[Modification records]
########################################

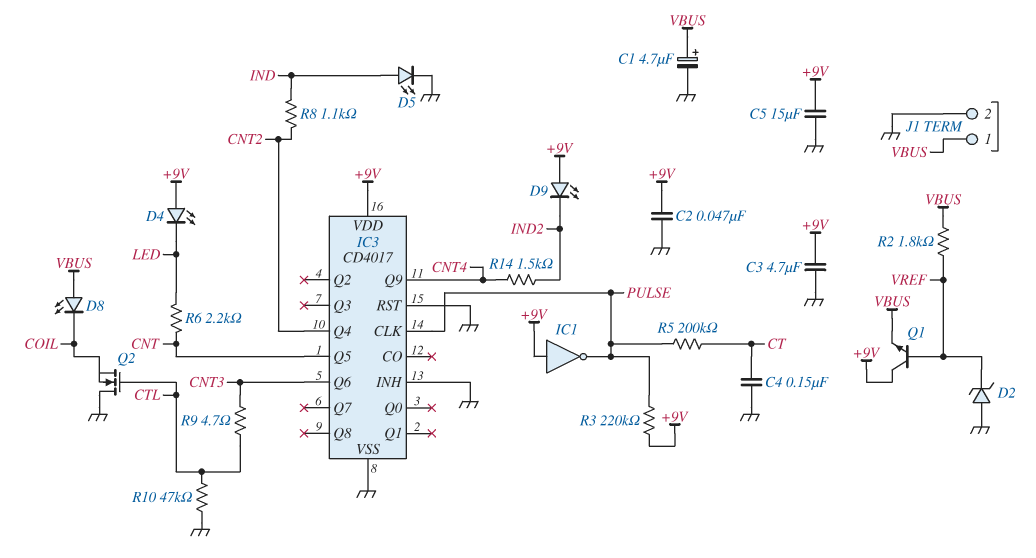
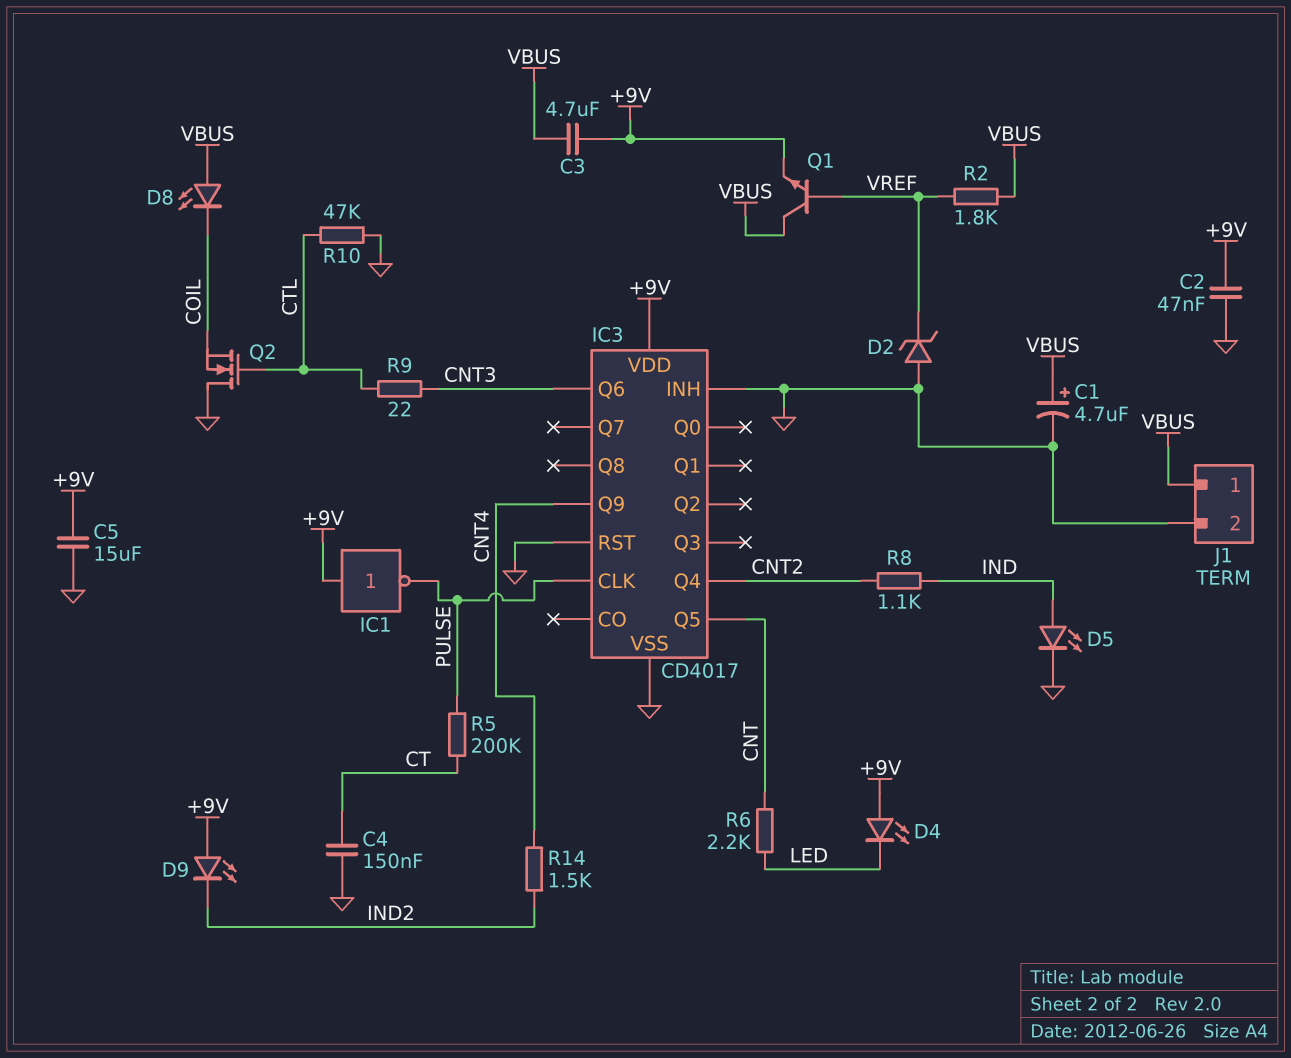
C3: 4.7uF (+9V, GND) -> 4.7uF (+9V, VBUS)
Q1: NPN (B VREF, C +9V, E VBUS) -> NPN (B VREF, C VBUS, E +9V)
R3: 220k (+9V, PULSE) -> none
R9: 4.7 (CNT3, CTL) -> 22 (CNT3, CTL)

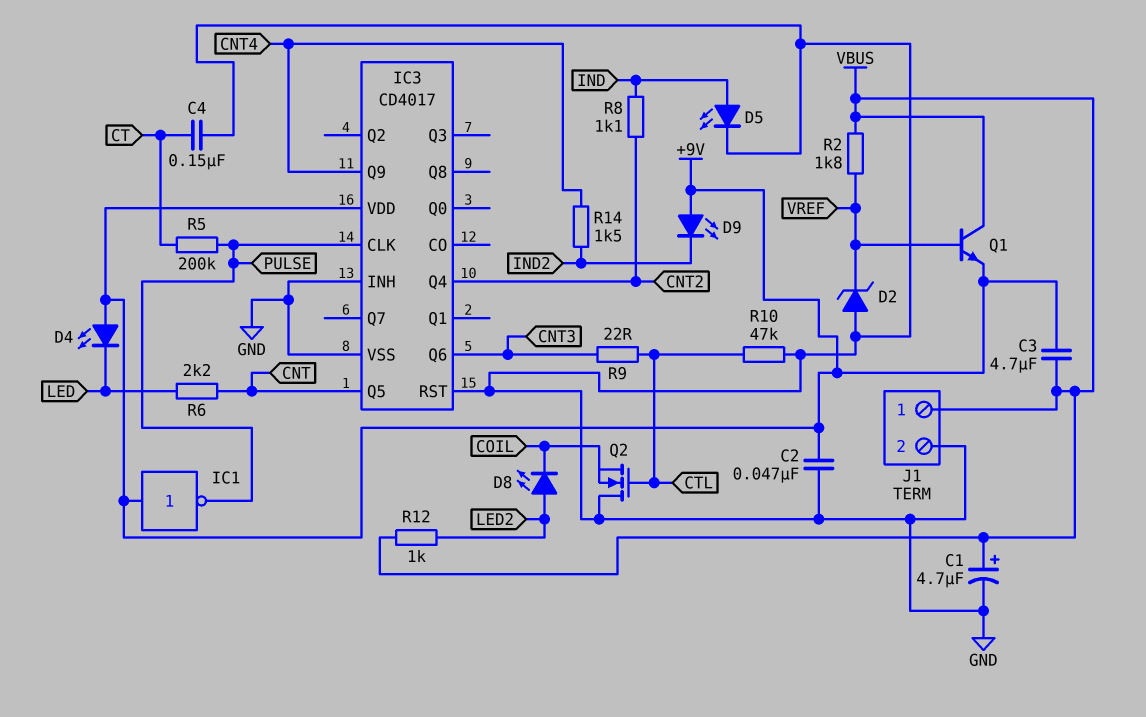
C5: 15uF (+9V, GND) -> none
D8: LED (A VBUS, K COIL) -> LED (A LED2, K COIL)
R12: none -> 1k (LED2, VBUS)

########################################

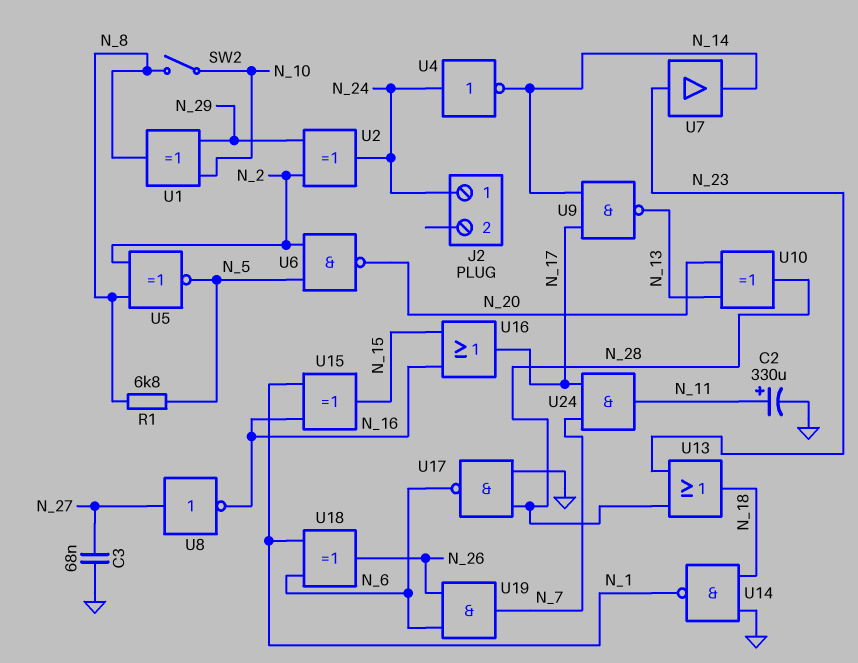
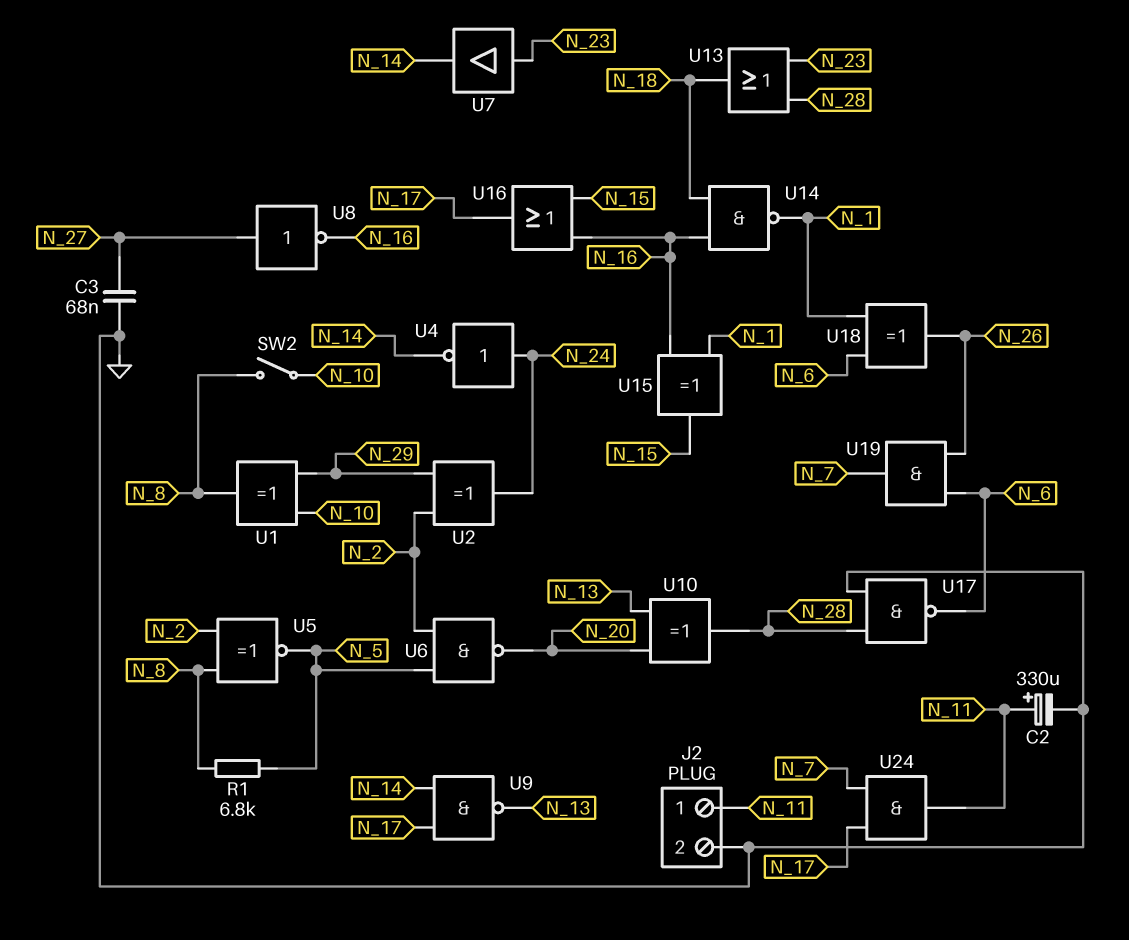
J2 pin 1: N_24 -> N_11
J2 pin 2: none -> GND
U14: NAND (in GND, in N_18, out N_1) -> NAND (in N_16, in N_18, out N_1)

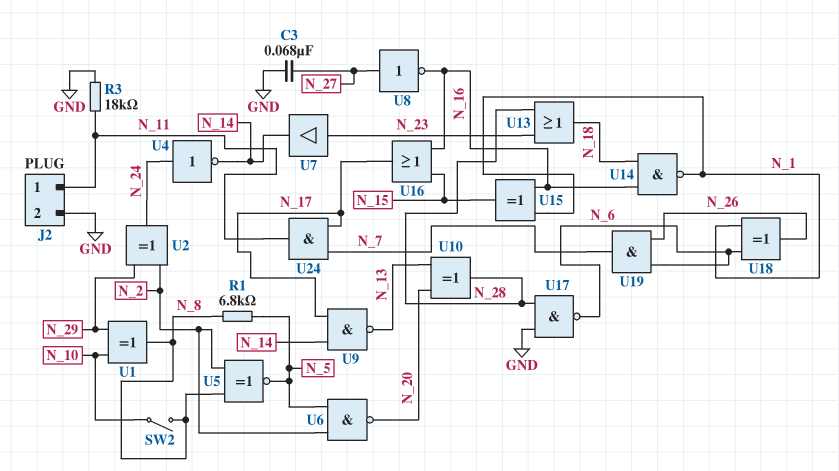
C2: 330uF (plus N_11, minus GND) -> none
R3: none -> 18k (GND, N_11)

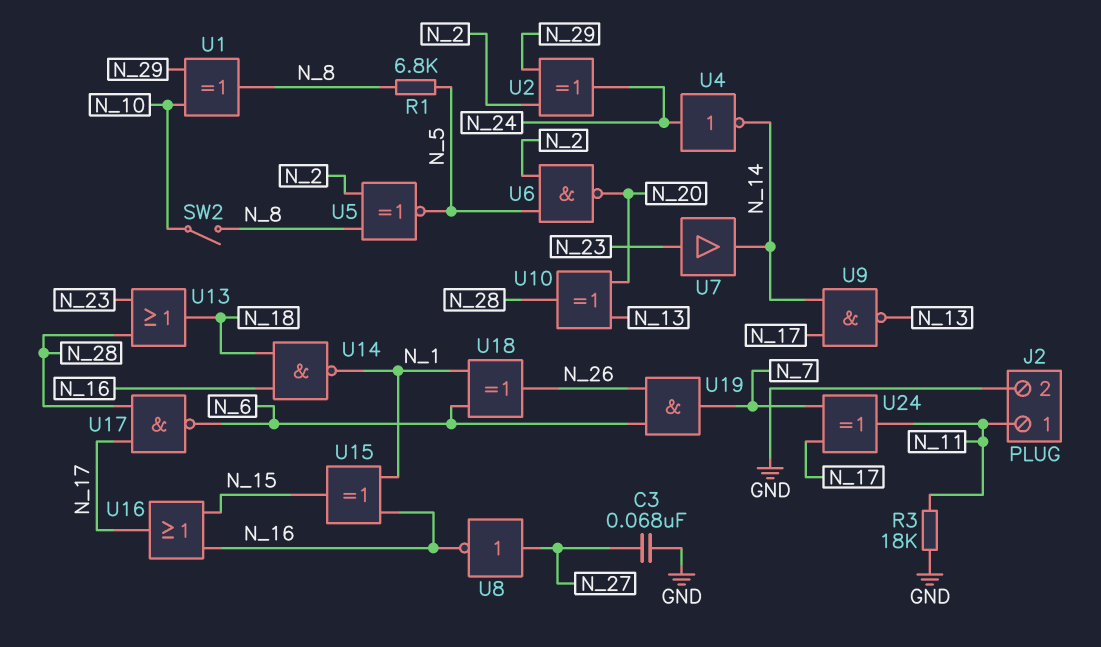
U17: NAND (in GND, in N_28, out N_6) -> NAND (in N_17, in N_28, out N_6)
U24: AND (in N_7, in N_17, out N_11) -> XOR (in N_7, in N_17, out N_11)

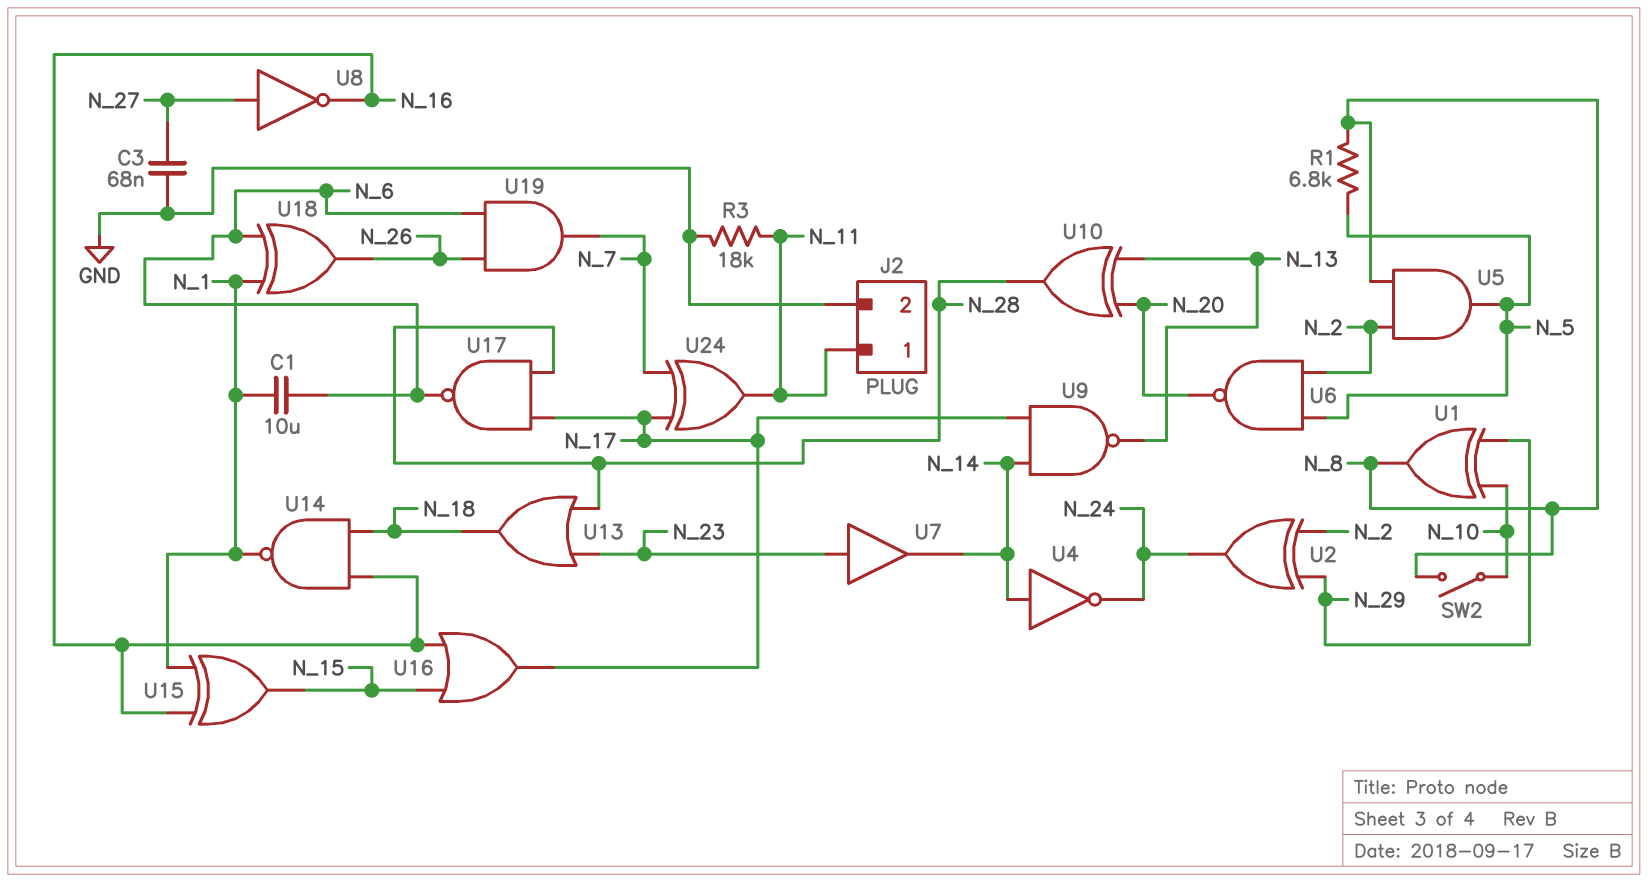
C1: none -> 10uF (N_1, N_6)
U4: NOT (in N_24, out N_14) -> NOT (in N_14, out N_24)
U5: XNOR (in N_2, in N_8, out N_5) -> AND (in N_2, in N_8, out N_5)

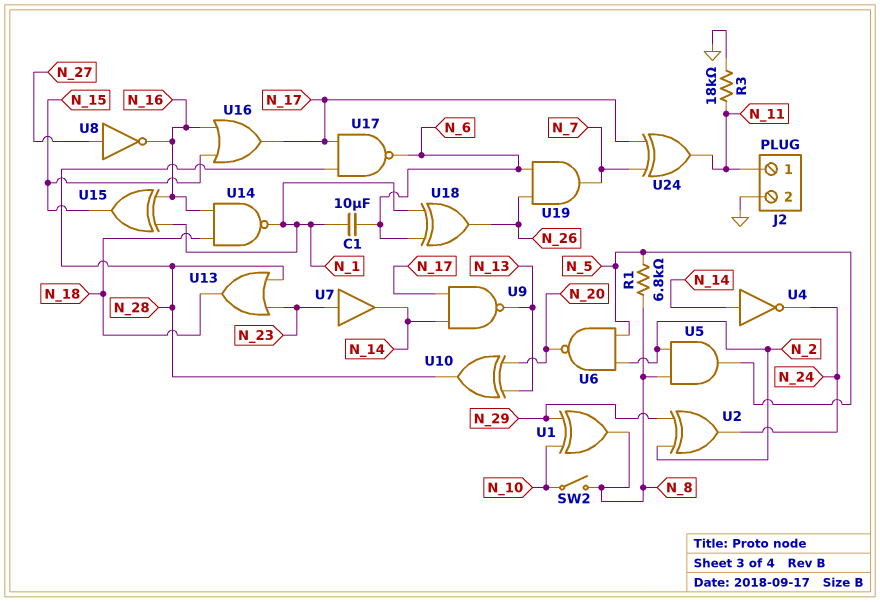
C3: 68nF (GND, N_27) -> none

########################################

Quote the lines above exactly, starting with the one that has "R3: 220k (+9V, PULSE) -> none" and ending with the one that has "R12: none -> 1k (LED2, VBUS)"; drop the pictures and include nothing else.

▸ **Written response**:
R3: 220k (+9V, PULSE) -> none
R9: 4.7 (CNT3, CTL) -> 22 (CNT3, CTL)

C5: 15uF (+9V, GND) -> none
D8: LED (A VBUS, K COIL) -> LED (A LED2, K COIL)
R12: none -> 1k (LED2, VBUS)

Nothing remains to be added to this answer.